→ **EXERCISE MATERIAL**:
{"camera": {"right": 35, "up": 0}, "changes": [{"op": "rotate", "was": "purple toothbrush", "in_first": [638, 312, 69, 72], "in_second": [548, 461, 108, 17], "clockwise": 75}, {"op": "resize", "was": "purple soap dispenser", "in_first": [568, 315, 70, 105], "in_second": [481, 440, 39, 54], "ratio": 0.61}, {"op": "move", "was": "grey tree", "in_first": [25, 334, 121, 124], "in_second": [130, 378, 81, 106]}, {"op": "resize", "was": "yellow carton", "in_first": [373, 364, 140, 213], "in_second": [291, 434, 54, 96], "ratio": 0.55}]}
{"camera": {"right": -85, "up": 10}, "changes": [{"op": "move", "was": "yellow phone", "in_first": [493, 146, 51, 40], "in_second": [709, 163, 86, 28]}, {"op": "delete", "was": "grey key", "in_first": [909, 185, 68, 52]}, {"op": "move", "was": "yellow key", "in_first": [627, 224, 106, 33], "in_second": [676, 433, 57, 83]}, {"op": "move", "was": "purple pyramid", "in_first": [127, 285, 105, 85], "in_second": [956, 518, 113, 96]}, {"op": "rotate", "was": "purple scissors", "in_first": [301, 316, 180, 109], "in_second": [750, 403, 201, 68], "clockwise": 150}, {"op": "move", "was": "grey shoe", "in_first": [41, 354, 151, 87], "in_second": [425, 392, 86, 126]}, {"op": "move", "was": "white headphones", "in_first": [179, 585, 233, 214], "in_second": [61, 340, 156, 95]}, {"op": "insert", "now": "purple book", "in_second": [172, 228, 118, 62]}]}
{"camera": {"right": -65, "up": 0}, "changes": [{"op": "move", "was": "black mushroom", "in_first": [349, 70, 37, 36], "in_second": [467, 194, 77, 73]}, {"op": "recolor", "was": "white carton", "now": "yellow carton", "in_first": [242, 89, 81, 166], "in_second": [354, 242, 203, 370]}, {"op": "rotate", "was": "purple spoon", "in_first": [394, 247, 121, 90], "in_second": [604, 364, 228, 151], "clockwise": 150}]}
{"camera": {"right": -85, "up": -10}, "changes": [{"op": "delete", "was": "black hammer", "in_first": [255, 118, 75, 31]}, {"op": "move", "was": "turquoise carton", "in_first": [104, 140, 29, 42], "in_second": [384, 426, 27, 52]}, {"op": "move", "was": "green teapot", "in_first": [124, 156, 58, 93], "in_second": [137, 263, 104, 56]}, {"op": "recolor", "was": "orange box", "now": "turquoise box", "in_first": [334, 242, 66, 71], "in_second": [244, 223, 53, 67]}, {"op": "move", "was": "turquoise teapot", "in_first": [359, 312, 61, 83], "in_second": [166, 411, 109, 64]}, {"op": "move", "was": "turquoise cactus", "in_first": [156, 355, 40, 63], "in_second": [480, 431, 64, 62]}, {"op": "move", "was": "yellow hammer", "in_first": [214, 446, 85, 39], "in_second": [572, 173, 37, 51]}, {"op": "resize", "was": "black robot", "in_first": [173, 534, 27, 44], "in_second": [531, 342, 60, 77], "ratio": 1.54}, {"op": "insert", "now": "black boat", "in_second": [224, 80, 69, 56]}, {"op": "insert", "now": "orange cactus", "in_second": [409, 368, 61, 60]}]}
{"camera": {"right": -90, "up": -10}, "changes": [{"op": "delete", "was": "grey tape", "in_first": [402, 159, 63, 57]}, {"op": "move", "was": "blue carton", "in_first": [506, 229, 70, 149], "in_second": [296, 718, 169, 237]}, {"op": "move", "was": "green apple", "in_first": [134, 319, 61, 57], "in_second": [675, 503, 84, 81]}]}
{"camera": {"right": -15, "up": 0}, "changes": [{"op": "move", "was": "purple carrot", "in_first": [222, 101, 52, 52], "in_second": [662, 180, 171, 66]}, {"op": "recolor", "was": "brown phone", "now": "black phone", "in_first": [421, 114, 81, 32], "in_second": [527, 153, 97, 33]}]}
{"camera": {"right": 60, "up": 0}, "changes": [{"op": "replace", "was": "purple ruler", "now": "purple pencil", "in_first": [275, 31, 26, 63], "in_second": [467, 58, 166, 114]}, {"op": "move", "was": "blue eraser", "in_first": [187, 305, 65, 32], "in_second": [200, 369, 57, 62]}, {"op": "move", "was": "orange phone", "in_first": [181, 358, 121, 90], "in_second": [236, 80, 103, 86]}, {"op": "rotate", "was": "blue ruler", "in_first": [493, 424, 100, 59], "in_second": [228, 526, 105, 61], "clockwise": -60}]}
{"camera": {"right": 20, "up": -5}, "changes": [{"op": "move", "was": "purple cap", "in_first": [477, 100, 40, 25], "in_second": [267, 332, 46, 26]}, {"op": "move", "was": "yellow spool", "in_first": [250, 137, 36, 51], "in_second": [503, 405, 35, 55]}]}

→ **PROBLEM TO WORK ON**:
Provide all the records again, word for word.

→ **PROBLEM SOLUTION**:
{"camera": {"right": 35, "up": 0}, "changes": [{"op": "rotate", "was": "purple toothbrush", "in_first": [638, 312, 69, 72], "in_second": [548, 461, 108, 17], "clockwise": 75}, {"op": "resize", "was": "purple soap dispenser", "in_first": [568, 315, 70, 105], "in_second": [481, 440, 39, 54], "ratio": 0.61}, {"op": "move", "was": "grey tree", "in_first": [25, 334, 121, 124], "in_second": [130, 378, 81, 106]}, {"op": "resize", "was": "yellow carton", "in_first": [373, 364, 140, 213], "in_second": [291, 434, 54, 96], "ratio": 0.55}]}
{"camera": {"right": -85, "up": 10}, "changes": [{"op": "move", "was": "yellow phone", "in_first": [493, 146, 51, 40], "in_second": [709, 163, 86, 28]}, {"op": "delete", "was": "grey key", "in_first": [909, 185, 68, 52]}, {"op": "move", "was": "yellow key", "in_first": [627, 224, 106, 33], "in_second": [676, 433, 57, 83]}, {"op": "move", "was": "purple pyramid", "in_first": [127, 285, 105, 85], "in_second": [956, 518, 113, 96]}, {"op": "rotate", "was": "purple scissors", "in_first": [301, 316, 180, 109], "in_second": [750, 403, 201, 68], "clockwise": 150}, {"op": "move", "was": "grey shoe", "in_first": [41, 354, 151, 87], "in_second": [425, 392, 86, 126]}, {"op": "move", "was": "white headphones", "in_first": [179, 585, 233, 214], "in_second": [61, 340, 156, 95]}, {"op": "insert", "now": "purple book", "in_second": [172, 228, 118, 62]}]}
{"camera": {"right": -65, "up": 0}, "changes": [{"op": "move", "was": "black mushroom", "in_first": [349, 70, 37, 36], "in_second": [467, 194, 77, 73]}, {"op": "recolor", "was": "white carton", "now": "yellow carton", "in_first": [242, 89, 81, 166], "in_second": [354, 242, 203, 370]}, {"op": "rotate", "was": "purple spoon", "in_first": [394, 247, 121, 90], "in_second": [604, 364, 228, 151], "clockwise": 150}]}
{"camera": {"right": -85, "up": -10}, "changes": [{"op": "delete", "was": "black hammer", "in_first": [255, 118, 75, 31]}, {"op": "move", "was": "turquoise carton", "in_first": [104, 140, 29, 42], "in_second": [384, 426, 27, 52]}, {"op": "move", "was": "green teapot", "in_first": [124, 156, 58, 93], "in_second": [137, 263, 104, 56]}, {"op": "recolor", "was": "orange box", "now": "turquoise box", "in_first": [334, 242, 66, 71], "in_second": [244, 223, 53, 67]}, {"op": "move", "was": "turquoise teapot", "in_first": [359, 312, 61, 83], "in_second": [166, 411, 109, 64]}, {"op": "move", "was": "turquoise cactus", "in_first": [156, 355, 40, 63], "in_second": [480, 431, 64, 62]}, {"op": "move", "was": "yellow hammer", "in_first": [214, 446, 85, 39], "in_second": [572, 173, 37, 51]}, {"op": "resize", "was": "black robot", "in_first": [173, 534, 27, 44], "in_second": [531, 342, 60, 77], "ratio": 1.54}, {"op": "insert", "now": "black boat", "in_second": [224, 80, 69, 56]}, {"op": "insert", "now": "orange cactus", "in_second": [409, 368, 61, 60]}]}
{"camera": {"right": -90, "up": -10}, "changes": [{"op": "delete", "was": "grey tape", "in_first": [402, 159, 63, 57]}, {"op": "move", "was": "blue carton", "in_first": [506, 229, 70, 149], "in_second": [296, 718, 169, 237]}, {"op": "move", "was": "green apple", "in_first": [134, 319, 61, 57], "in_second": [675, 503, 84, 81]}]}
{"camera": {"right": -15, "up": 0}, "changes": [{"op": "move", "was": "purple carrot", "in_first": [222, 101, 52, 52], "in_second": [662, 180, 171, 66]}, {"op": "recolor", "was": "brown phone", "now": "black phone", "in_first": [421, 114, 81, 32], "in_second": [527, 153, 97, 33]}]}
{"camera": {"right": 60, "up": 0}, "changes": [{"op": "replace", "was": "purple ruler", "now": "purple pencil", "in_first": [275, 31, 26, 63], "in_second": [467, 58, 166, 114]}, {"op": "move", "was": "blue eraser", "in_first": [187, 305, 65, 32], "in_second": [200, 369, 57, 62]}, {"op": "move", "was": "orange phone", "in_first": [181, 358, 121, 90], "in_second": [236, 80, 103, 86]}, {"op": "rotate", "was": "blue ruler", "in_first": [493, 424, 100, 59], "in_second": [228, 526, 105, 61], "clockwise": -60}]}
{"camera": {"right": 20, "up": -5}, "changes": [{"op": "move", "was": "purple cap", "in_first": [477, 100, 40, 25], "in_second": [267, 332, 46, 26]}, {"op": "move", "was": "yellow spool", "in_first": [250, 137, 36, 51], "in_second": [503, 405, 35, 55]}]}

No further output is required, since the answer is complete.